YOUR ASSIGNMENT: Verbatim transcription with images omitted: return the entries below in full.

*** Opening DATA IN THIS EXERCISE ***

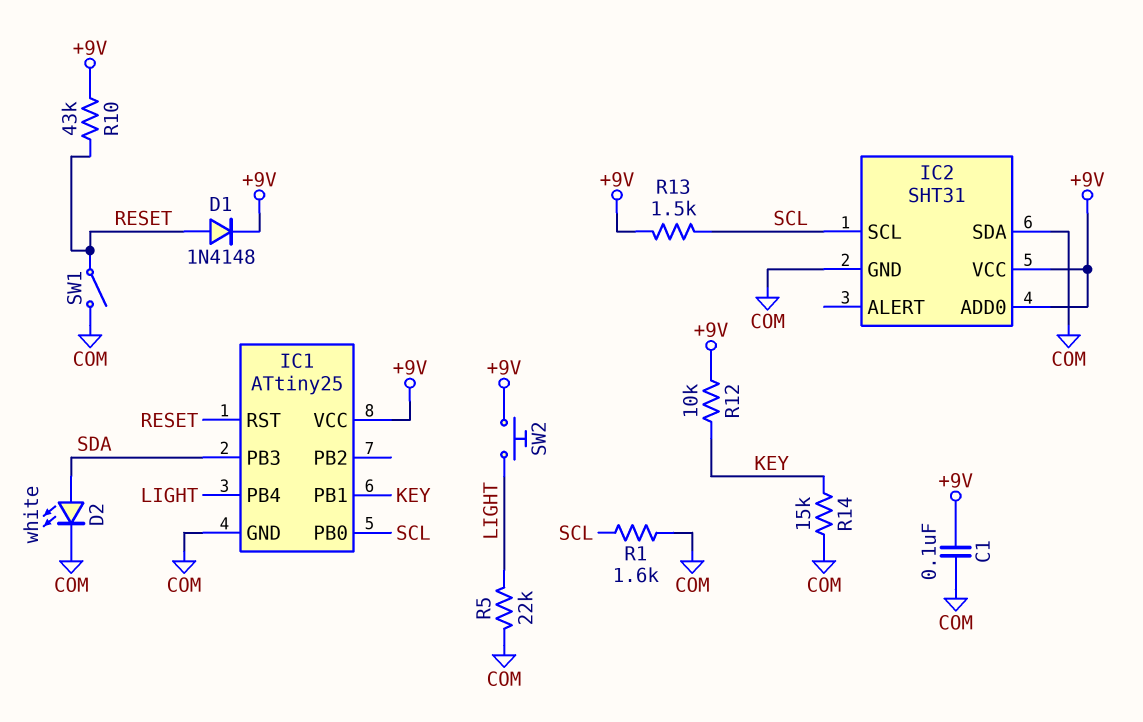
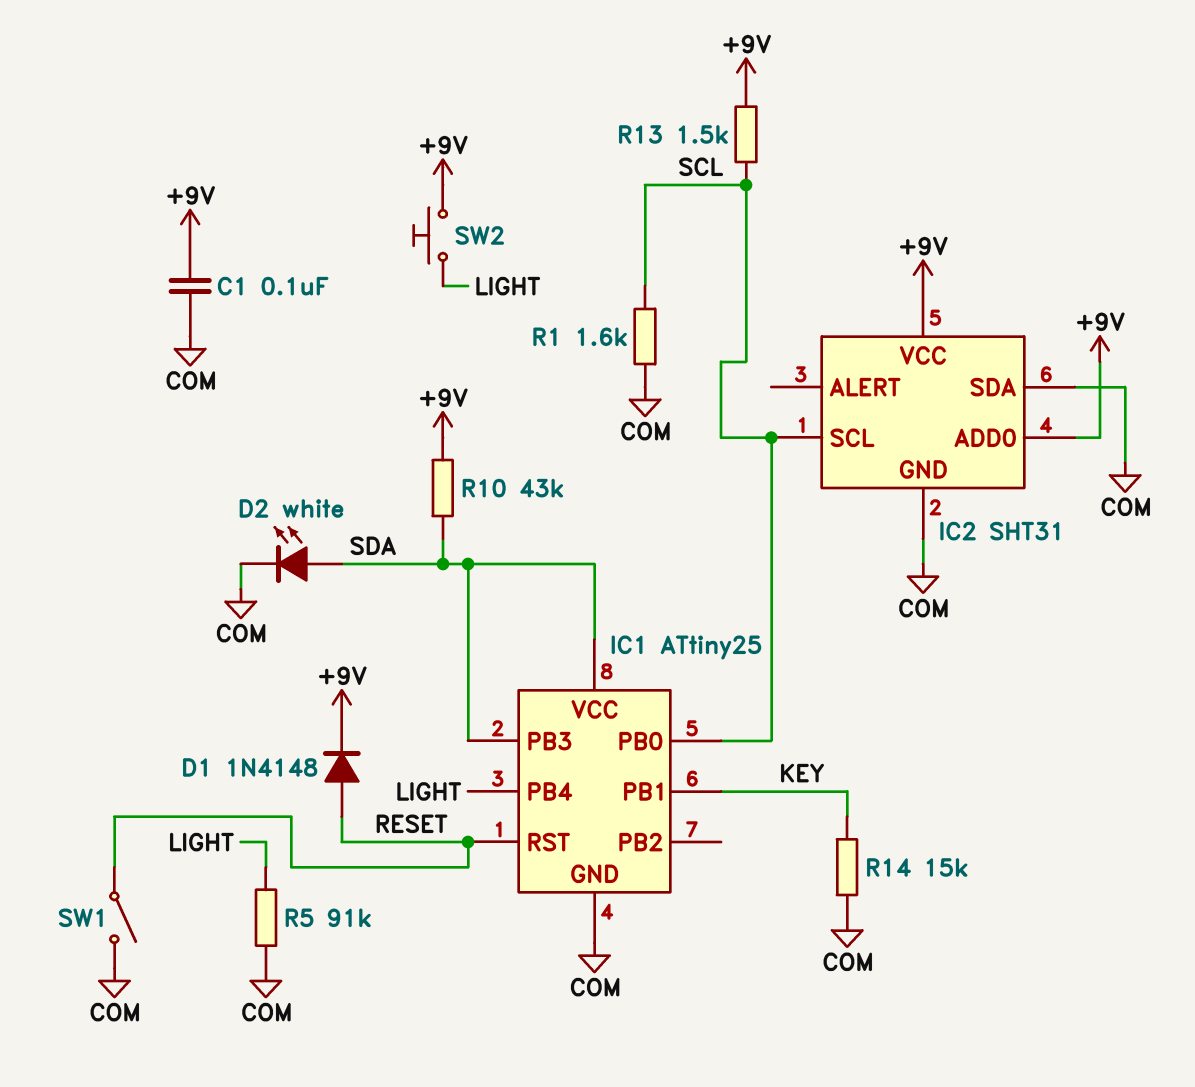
IC1 pin VCC: +9V -> SDA
R5: 22k (COM, LIGHT) -> 91k (COM, LIGHT)
R10: 43k (+9V, RESET) -> 43k (+9V, SDA)
R12: 10k (+9V, KEY) -> none

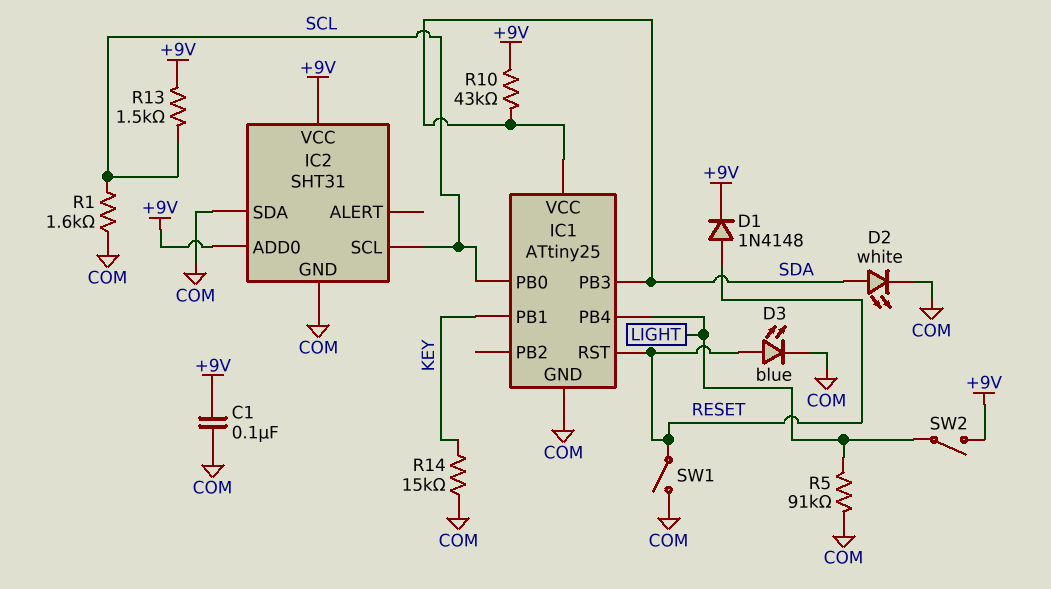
D3: none -> LED blue (A RESET, K COM)
SW2: button (+9V, LIGHT) -> switch (+9V, LIGHT)

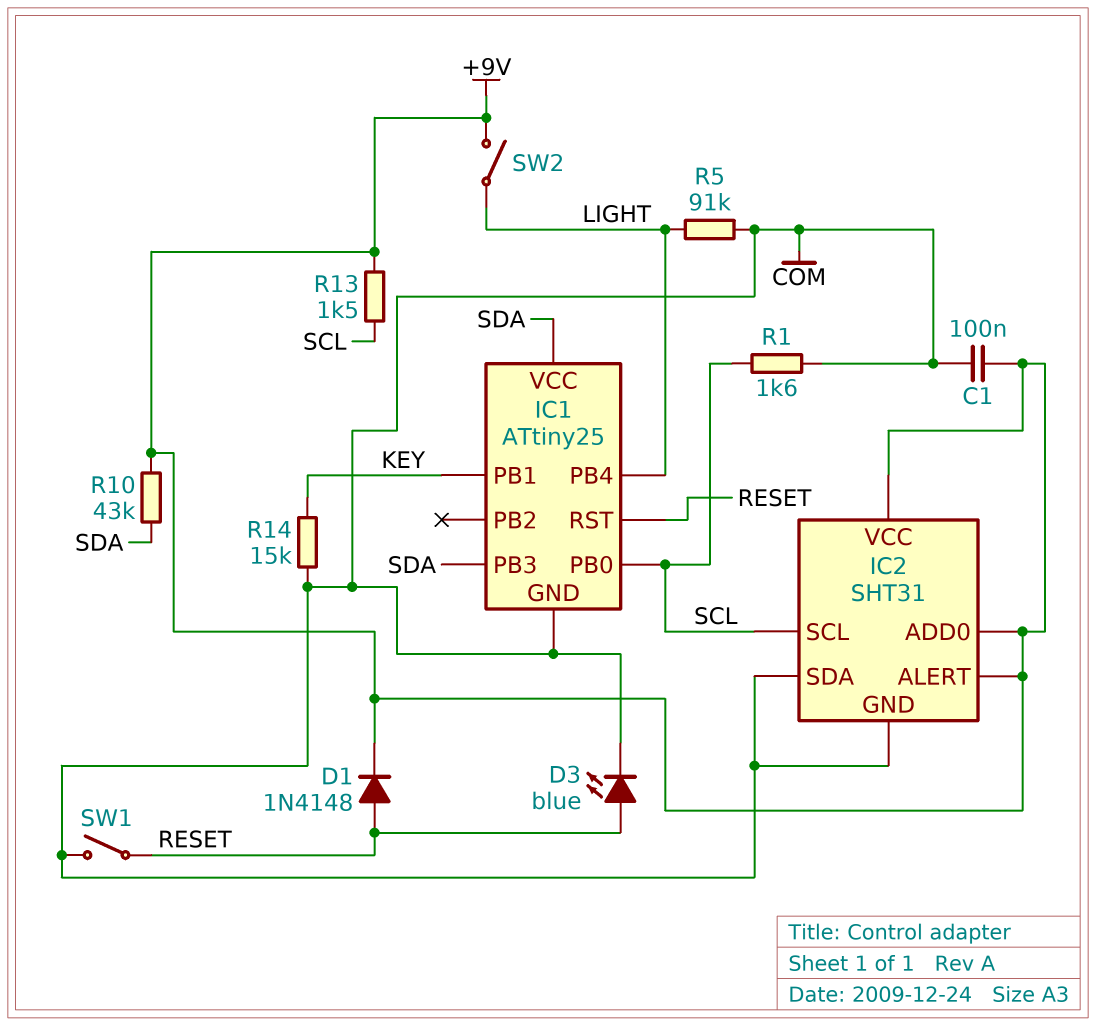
D2: LED white (A SDA, K COM) -> none
IC2 pin ALERT: none -> +9V

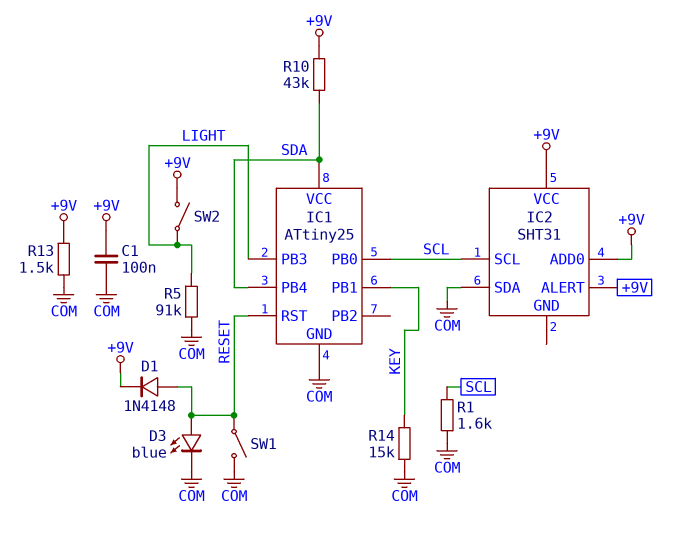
IC1 pin PB3: SDA -> LIGHT
IC1 pin PB4: LIGHT -> SDA
IC2 pin GND: COM -> none
R13: 1.5k (+9V, SCL) -> 1.5k (+9V, COM)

*** Closing DATA IN THIS EXERCISE ***

COMPLETED EXERCISE:
IC1 pin VCC: +9V -> SDA
R5: 22k (COM, LIGHT) -> 91k (COM, LIGHT)
R10: 43k (+9V, RESET) -> 43k (+9V, SDA)
R12: 10k (+9V, KEY) -> none

D3: none -> LED blue (A RESET, K COM)
SW2: button (+9V, LIGHT) -> switch (+9V, LIGHT)

D2: LED white (A SDA, K COM) -> none
IC2 pin ALERT: none -> +9V

IC1 pin PB3: SDA -> LIGHT
IC1 pin PB4: LIGHT -> SDA
IC2 pin GND: COM -> none
R13: 1.5k (+9V, SCL) -> 1.5k (+9V, COM)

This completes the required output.